*TASK BRIEF*:
Reproduce each line, exactly, from the one containing "[verde] 520 486" through the end of the material. Exclude pictures.
##### DATA EXCERPTS
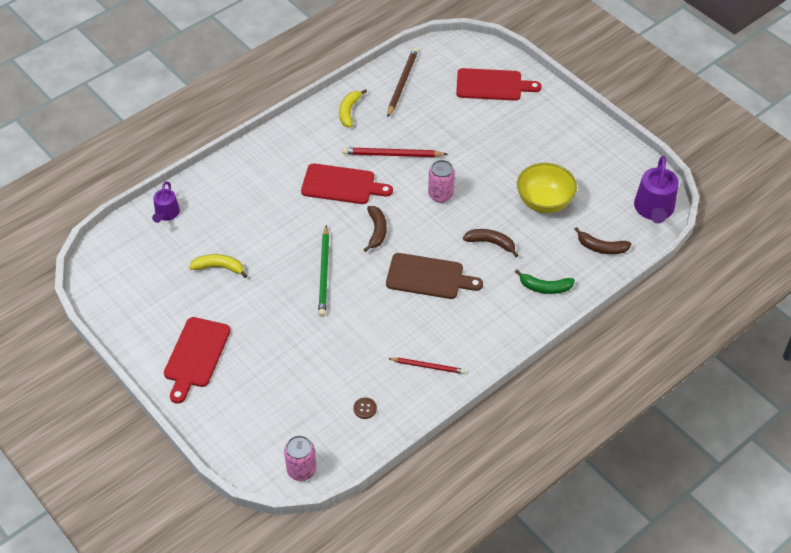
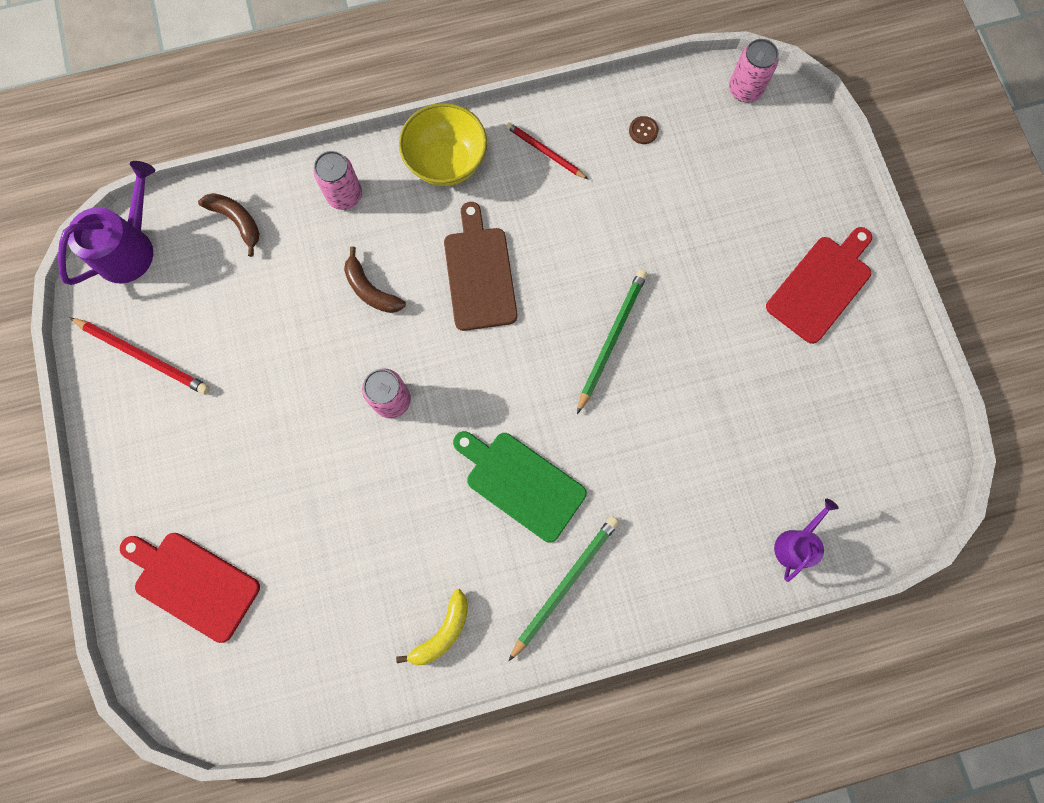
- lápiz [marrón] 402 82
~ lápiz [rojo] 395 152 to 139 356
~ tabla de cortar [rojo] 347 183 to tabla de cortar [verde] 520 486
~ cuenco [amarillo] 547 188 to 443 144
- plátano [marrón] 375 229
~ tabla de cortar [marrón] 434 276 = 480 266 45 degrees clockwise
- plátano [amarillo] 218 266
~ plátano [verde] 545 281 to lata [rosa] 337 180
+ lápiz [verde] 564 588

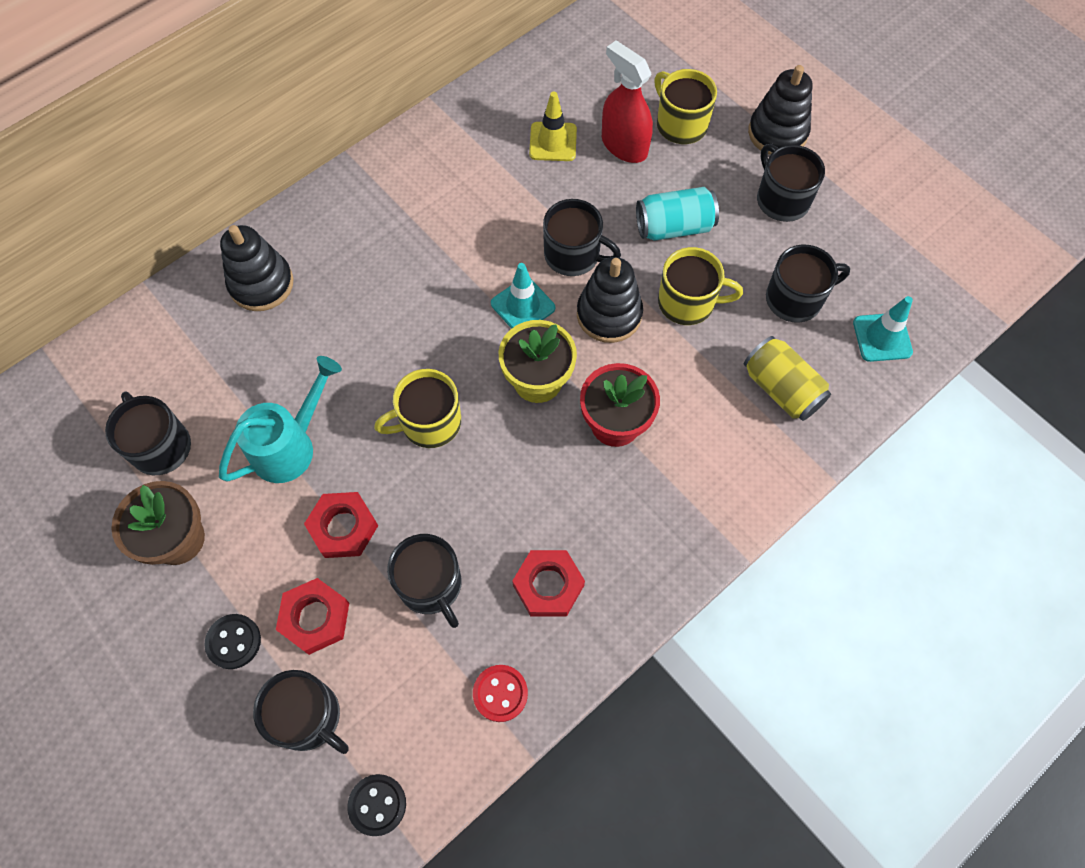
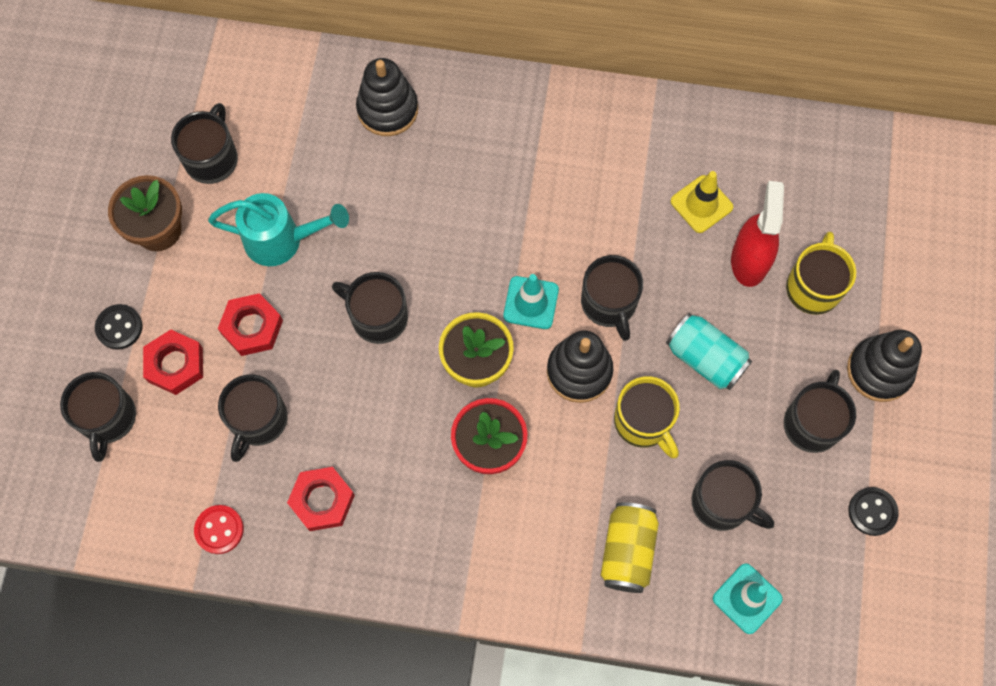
~ taza [amarillo] 417 408 to taza [negro] 370 308
~ botón [negro] 376 805 to 874 511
##########
*PROBLEM SOLUTION*:
~ tabla de cortar [rojo] 347 183 to tabla de cortar [verde] 520 486
~ cuenco [amarillo] 547 188 to 443 144
- plátano [marrón] 375 229
~ tabla de cortar [marrón] 434 276 = 480 266 45 degrees clockwise
- plátano [amarillo] 218 266
~ plátano [verde] 545 281 to lata [rosa] 337 180
+ lápiz [verde] 564 588

~ taza [amarillo] 417 408 to taza [negro] 370 308
~ botón [negro] 376 805 to 874 511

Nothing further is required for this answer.